**Directions**
The answer should consist of every line in the material below that has the word "none".

**Material for this task**
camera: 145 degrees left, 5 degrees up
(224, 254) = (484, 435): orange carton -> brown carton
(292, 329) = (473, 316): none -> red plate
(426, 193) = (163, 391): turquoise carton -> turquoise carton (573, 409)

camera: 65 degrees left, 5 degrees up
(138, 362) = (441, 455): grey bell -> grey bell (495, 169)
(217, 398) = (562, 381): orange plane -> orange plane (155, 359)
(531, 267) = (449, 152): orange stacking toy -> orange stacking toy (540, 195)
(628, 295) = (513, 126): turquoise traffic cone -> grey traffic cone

---

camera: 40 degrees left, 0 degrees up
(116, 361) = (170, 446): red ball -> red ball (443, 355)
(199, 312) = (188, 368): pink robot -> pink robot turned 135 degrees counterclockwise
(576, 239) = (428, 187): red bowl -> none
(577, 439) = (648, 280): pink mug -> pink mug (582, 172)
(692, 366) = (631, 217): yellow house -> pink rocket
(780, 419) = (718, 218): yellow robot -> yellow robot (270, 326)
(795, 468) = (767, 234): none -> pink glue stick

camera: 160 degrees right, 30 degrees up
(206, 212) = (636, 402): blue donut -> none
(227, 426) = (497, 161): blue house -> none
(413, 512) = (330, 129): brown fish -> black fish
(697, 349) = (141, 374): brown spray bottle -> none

**Task output**
(292, 329) = (473, 316): none -> red plate
(576, 239) = (428, 187): red bowl -> none
(795, 468) = (767, 234): none -> pink glue stick
(206, 212) = (636, 402): blue donut -> none
(227, 426) = (497, 161): blue house -> none
(697, 349) = (141, 374): brown spray bottle -> none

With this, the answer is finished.